• [TASK]
Whenever a line contains the string "turquoise", copy it out of the entries.

• [Source records]
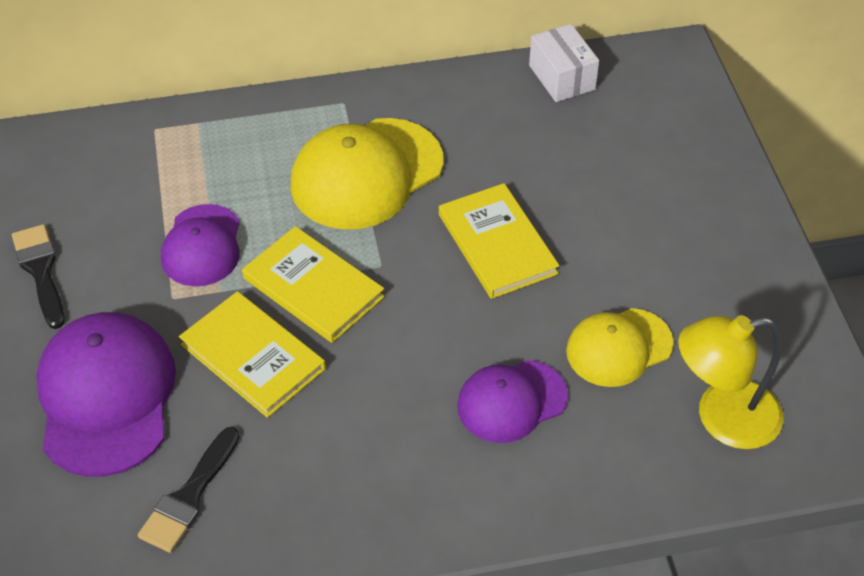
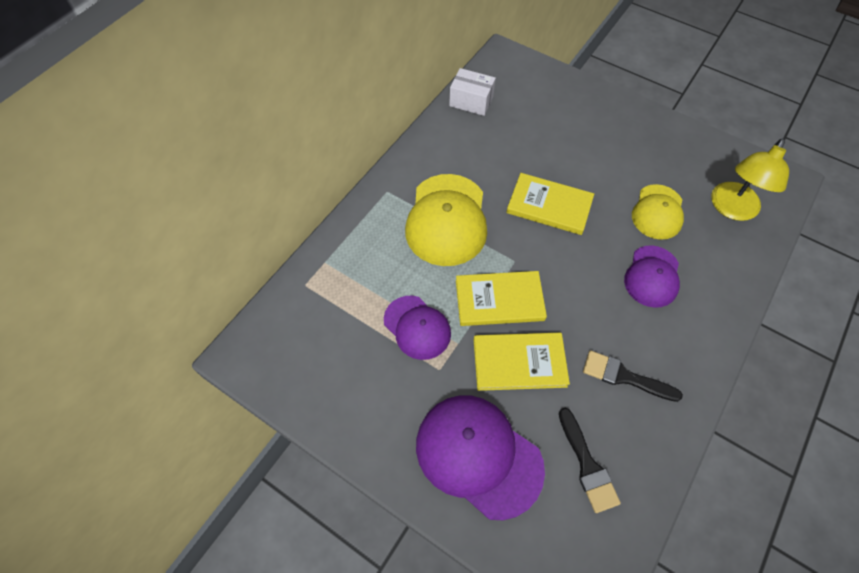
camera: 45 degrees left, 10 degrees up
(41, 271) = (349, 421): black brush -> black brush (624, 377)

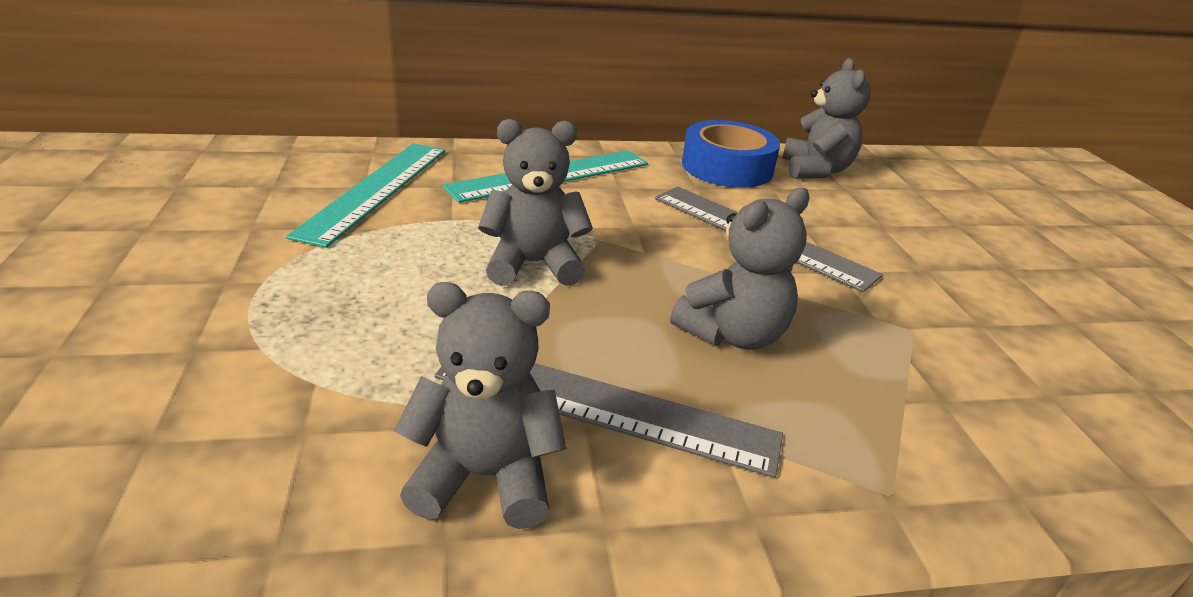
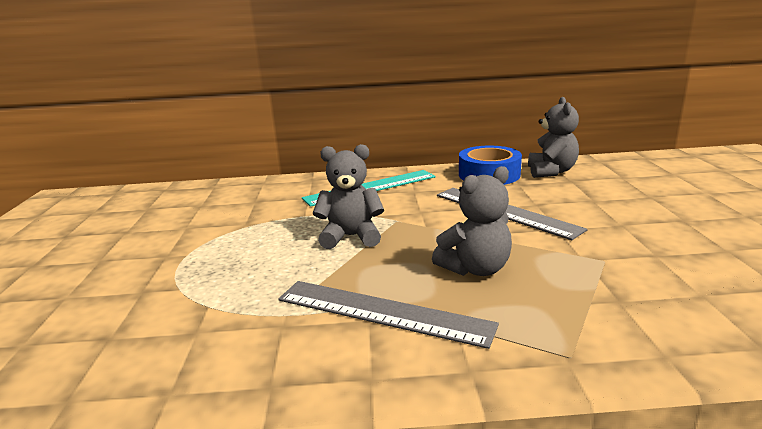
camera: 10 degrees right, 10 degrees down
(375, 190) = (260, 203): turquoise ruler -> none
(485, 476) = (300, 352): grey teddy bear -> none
==
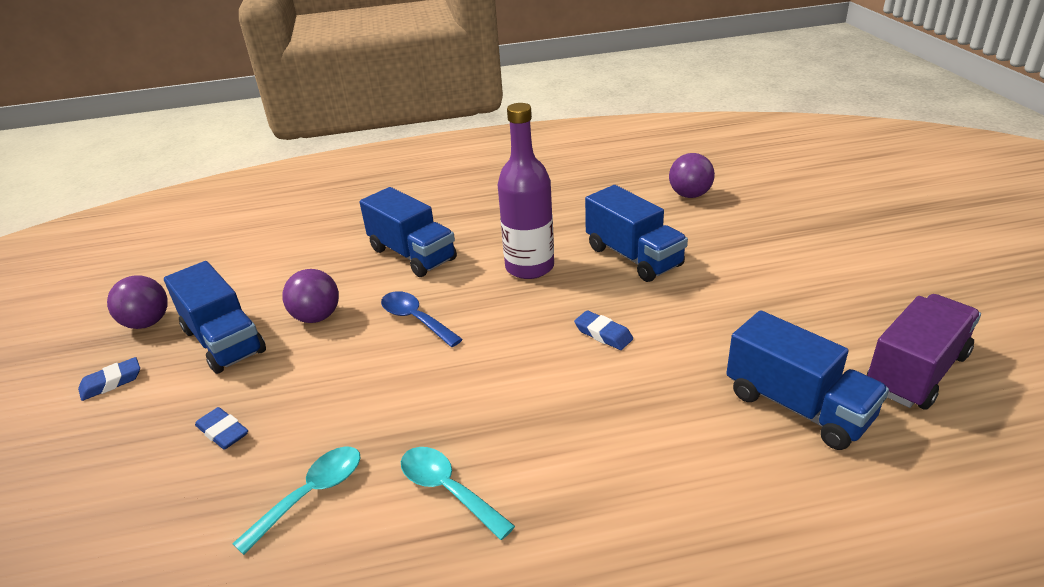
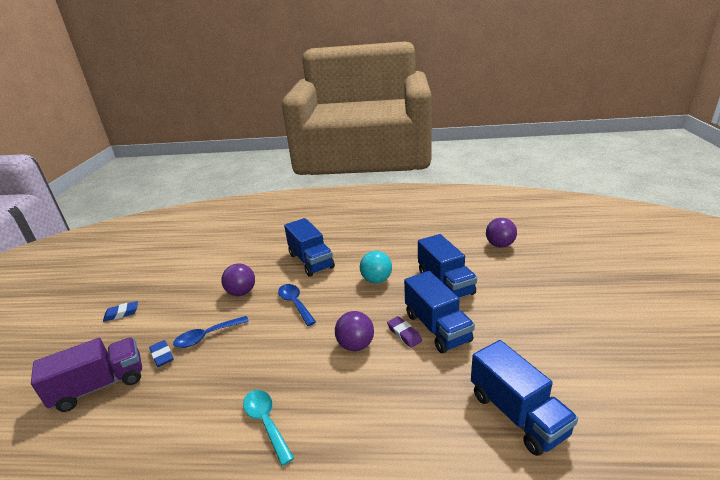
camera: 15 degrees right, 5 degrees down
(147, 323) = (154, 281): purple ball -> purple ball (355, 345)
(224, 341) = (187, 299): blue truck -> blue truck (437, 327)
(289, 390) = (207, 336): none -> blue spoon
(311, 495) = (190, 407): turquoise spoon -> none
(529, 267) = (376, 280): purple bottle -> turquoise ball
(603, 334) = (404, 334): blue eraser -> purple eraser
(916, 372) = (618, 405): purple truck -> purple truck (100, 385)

• [COMPLETED TASK]
(375, 190) = (260, 203): turquoise ruler -> none
(311, 495) = (190, 407): turquoise spoon -> none
(529, 267) = (376, 280): purple bottle -> turquoise ball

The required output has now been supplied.